- **TASK INSTRUCTIONS**: Exactly as written, transcribe the data from its opening line through the line containing "CN1 pin 2: VDD -> SIG4". Leave every picture out.

- **EXTRACTED DATA**:
========
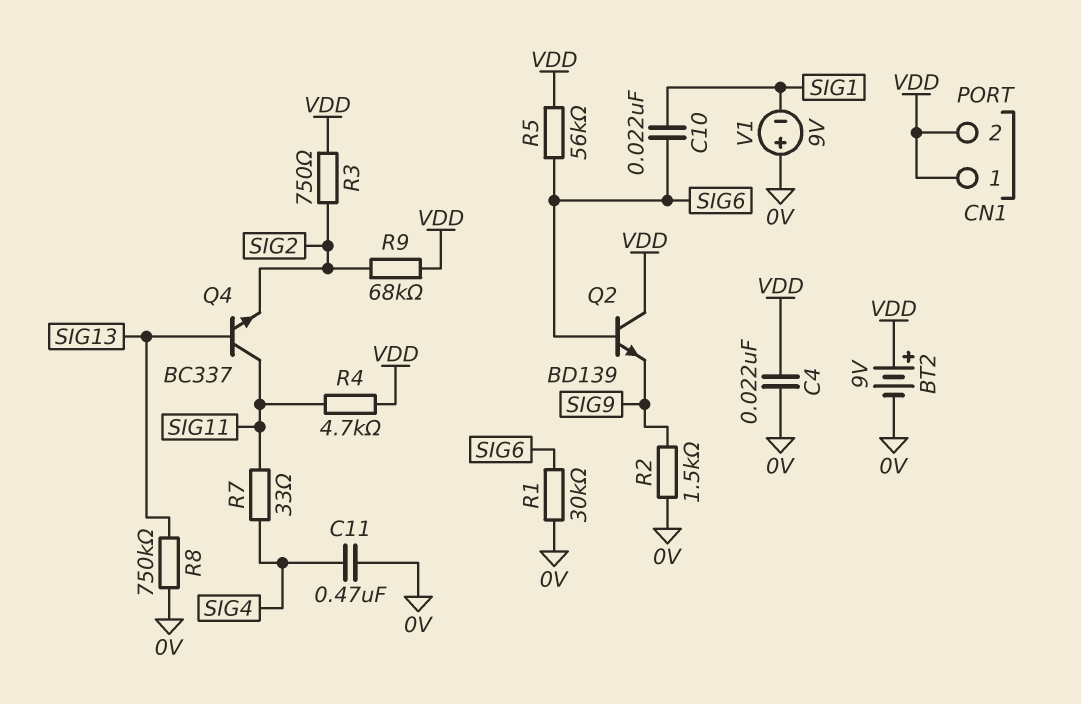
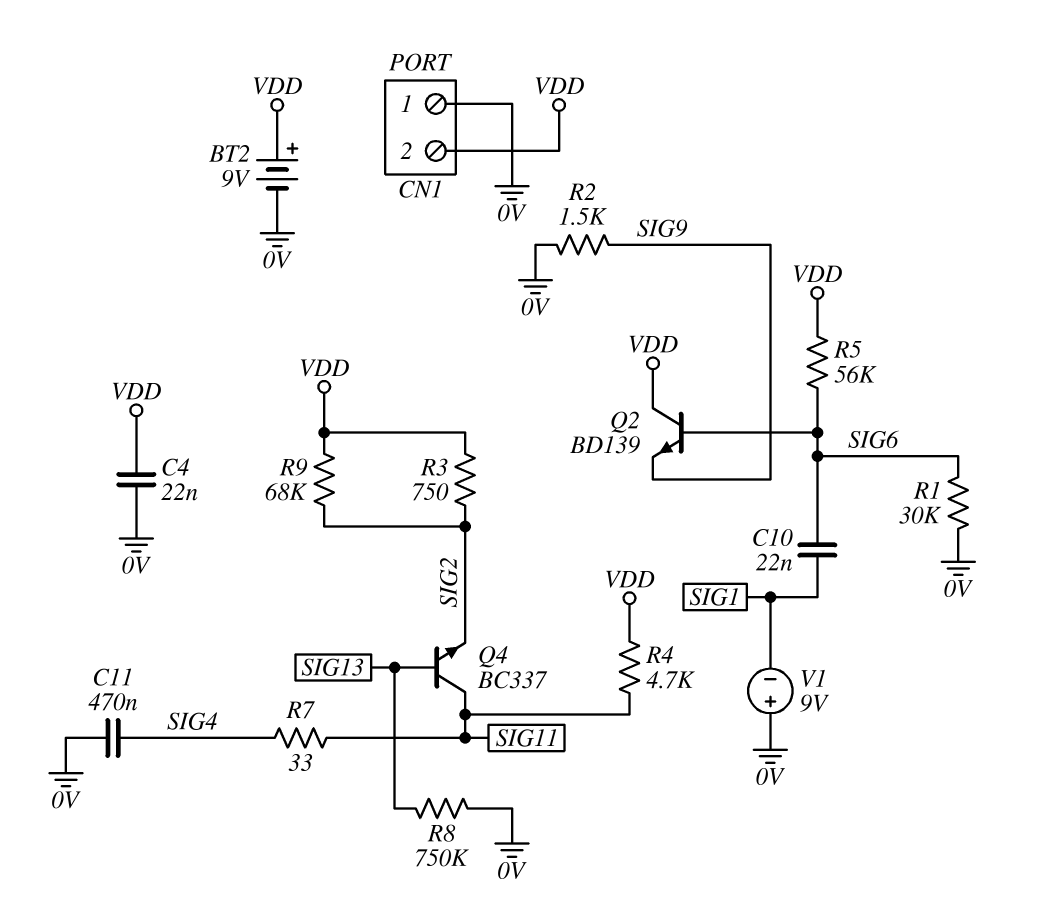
CN1 pin 1: VDD -> 0V

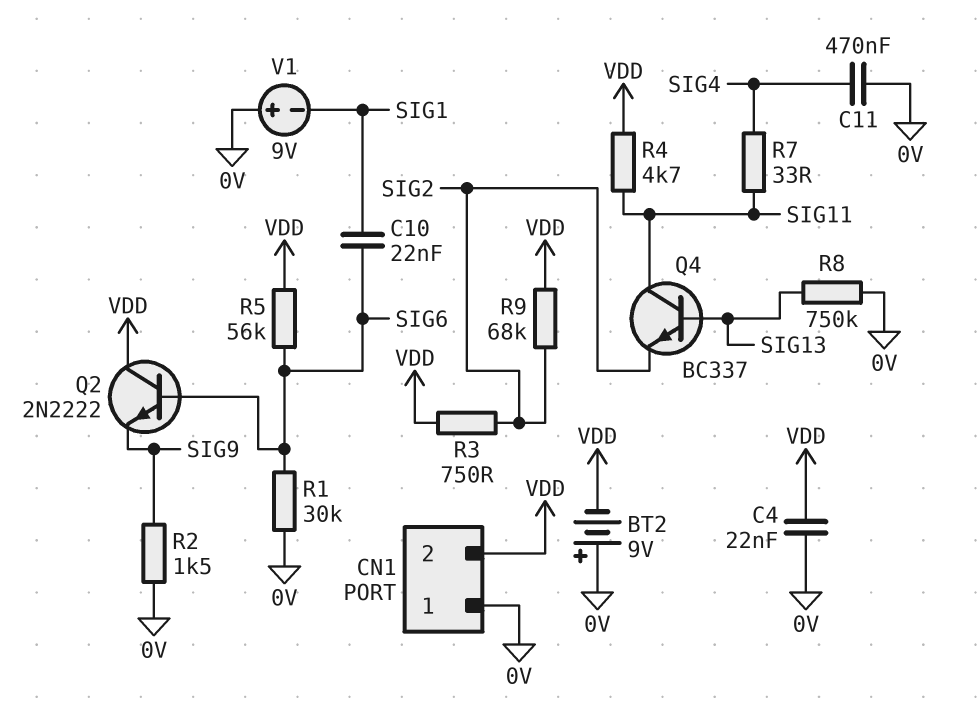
BT2: 9V (plus VDD, minus 0V) -> 9V (plus 0V, minus VDD)
Q2: NPN BD139 (B SIG6, C VDD, E SIG9) -> NPN 2N2222 (B SIG6, C VDD, E SIG9)

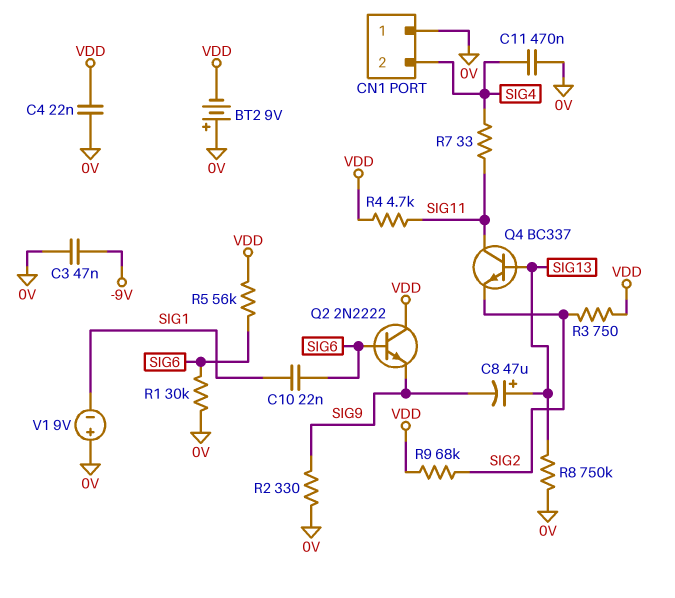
C3: none -> 47nF (-9V, 0V)
C8: none -> 47uF (plus SIG13, minus SIG9)
CN1 pin 2: VDD -> SIG4
R2: 1.5k (0V, SIG9) -> 330 (0V, SIG9)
========
- **ANSWER TO THE PROBLEM**:
CN1 pin 1: VDD -> 0V

BT2: 9V (plus VDD, minus 0V) -> 9V (plus 0V, minus VDD)
Q2: NPN BD139 (B SIG6, C VDD, E SIG9) -> NPN 2N2222 (B SIG6, C VDD, E SIG9)

C3: none -> 47nF (-9V, 0V)
C8: none -> 47uF (plus SIG13, minus SIG9)
CN1 pin 2: VDD -> SIG4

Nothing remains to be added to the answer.